▶ _YOUR ASSIGNMENT_: How do the lines below between the ones holding "moved | réveil/rose" and "moved | cube/marron", inclusive, read? Give them again exactly, with no other lines.

▶ _PROVIDED DATA_:

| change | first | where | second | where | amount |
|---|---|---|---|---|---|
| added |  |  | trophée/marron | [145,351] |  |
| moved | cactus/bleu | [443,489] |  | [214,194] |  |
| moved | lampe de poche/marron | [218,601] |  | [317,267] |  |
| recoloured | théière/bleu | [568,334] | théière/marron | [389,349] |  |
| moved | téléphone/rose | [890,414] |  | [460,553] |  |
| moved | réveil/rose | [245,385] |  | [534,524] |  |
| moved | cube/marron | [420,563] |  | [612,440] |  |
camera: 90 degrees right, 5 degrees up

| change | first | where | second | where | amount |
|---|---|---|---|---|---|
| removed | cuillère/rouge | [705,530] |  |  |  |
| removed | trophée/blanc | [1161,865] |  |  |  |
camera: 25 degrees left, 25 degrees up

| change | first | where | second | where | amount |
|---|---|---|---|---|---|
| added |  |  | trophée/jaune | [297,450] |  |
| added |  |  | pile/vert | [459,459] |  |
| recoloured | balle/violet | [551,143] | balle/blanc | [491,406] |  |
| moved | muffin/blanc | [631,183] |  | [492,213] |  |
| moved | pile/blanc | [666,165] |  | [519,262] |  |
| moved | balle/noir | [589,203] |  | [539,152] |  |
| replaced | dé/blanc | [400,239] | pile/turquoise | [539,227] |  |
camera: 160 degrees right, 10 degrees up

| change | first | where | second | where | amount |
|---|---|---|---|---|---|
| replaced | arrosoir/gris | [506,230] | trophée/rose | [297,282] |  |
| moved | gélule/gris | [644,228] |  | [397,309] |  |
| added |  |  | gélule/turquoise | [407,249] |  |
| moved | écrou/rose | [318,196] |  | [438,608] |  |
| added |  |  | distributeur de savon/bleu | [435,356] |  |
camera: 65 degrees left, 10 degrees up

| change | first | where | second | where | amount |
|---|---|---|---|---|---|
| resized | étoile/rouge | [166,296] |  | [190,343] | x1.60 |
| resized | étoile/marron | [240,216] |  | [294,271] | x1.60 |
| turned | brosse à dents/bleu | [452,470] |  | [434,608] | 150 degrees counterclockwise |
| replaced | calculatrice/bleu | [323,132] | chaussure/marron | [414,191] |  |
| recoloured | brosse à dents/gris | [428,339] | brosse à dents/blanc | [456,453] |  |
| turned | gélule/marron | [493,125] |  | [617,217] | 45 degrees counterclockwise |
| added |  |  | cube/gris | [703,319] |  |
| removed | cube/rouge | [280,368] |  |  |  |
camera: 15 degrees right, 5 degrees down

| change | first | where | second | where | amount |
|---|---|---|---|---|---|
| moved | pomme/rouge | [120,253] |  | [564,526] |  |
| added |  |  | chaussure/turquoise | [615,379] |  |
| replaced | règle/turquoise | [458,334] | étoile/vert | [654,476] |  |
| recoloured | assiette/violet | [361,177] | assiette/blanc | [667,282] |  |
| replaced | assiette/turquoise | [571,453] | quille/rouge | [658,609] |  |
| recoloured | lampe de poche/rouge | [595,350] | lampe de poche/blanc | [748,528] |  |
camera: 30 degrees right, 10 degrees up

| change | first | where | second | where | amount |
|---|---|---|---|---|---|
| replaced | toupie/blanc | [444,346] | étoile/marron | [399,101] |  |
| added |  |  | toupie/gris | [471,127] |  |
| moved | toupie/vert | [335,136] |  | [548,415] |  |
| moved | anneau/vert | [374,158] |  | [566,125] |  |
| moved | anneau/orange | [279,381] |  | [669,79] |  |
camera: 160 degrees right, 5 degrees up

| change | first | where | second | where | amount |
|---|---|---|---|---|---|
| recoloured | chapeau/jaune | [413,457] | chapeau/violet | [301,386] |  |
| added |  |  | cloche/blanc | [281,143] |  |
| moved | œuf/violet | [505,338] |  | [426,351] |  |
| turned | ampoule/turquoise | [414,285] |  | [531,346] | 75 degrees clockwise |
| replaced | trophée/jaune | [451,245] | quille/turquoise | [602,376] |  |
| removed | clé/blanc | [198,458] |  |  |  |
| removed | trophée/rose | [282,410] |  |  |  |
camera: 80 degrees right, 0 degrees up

▶ _SOLVED PROBLEM_:
| moved | réveil/rose | [245,385] |  | [534,524] |  |
| moved | cube/marron | [420,563] |  | [612,440] |  |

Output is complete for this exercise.